'''

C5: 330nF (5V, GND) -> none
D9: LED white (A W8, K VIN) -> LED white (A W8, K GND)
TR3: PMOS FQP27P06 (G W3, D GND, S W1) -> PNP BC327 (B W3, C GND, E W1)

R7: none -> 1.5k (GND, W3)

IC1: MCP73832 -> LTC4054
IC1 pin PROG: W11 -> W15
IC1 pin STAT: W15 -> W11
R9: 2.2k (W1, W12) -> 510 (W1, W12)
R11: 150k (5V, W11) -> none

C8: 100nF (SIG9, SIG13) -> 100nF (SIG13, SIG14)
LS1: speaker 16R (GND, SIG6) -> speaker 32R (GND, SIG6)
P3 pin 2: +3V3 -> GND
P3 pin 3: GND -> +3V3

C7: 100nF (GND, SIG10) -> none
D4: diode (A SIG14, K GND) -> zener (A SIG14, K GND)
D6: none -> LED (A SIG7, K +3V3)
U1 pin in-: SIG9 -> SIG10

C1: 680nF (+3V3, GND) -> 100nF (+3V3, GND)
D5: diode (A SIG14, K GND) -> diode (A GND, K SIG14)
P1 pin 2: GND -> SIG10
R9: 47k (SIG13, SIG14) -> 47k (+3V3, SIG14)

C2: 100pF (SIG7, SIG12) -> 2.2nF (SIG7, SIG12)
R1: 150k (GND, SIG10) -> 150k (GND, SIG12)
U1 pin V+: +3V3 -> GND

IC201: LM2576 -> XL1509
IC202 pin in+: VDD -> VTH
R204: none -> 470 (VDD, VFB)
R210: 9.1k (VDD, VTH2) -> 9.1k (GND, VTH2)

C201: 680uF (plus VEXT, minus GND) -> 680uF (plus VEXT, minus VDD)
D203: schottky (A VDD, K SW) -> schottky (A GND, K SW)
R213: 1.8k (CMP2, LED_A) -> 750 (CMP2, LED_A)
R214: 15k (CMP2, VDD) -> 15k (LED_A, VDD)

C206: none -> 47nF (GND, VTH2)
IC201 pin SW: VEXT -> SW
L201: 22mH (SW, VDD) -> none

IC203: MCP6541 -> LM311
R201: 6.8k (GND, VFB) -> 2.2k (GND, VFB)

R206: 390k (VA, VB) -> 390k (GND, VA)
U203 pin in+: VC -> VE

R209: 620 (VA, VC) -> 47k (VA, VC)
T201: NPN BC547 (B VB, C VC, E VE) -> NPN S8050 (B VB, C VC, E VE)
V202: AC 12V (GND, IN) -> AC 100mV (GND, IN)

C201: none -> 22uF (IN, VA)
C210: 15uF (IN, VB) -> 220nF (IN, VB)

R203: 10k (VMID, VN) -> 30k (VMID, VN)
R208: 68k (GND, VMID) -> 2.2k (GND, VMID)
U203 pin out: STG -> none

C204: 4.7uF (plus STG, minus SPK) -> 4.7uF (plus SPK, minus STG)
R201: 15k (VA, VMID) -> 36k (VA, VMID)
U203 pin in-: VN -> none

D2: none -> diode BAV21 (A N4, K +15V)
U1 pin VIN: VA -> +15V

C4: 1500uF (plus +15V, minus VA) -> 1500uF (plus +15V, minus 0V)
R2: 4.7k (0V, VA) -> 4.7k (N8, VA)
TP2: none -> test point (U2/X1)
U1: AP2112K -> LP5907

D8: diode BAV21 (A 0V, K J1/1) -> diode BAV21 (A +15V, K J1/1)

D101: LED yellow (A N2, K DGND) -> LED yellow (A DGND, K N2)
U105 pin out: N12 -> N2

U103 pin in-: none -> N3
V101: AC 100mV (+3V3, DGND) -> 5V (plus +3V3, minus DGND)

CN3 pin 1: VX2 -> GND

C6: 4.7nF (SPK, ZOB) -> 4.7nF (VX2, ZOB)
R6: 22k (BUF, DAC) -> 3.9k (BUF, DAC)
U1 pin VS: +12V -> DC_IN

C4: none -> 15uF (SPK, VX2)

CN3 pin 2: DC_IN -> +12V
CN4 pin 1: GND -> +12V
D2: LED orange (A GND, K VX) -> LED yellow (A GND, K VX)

'''

## Work to complete:
Copy exactly the stretch of data above from the line with "IC201: LM2576 -> XL1509" through the line with "R213: 1.8k (CMP2, LED_A) -> 750 (CMP2, LED_A)", and omit all other lines.

## Response area:
IC201: LM2576 -> XL1509
IC202 pin in+: VDD -> VTH
R204: none -> 470 (VDD, VFB)
R210: 9.1k (VDD, VTH2) -> 9.1k (GND, VTH2)

C201: 680uF (plus VEXT, minus GND) -> 680uF (plus VEXT, minus VDD)
D203: schottky (A VDD, K SW) -> schottky (A GND, K SW)
R213: 1.8k (CMP2, LED_A) -> 750 (CMP2, LED_A)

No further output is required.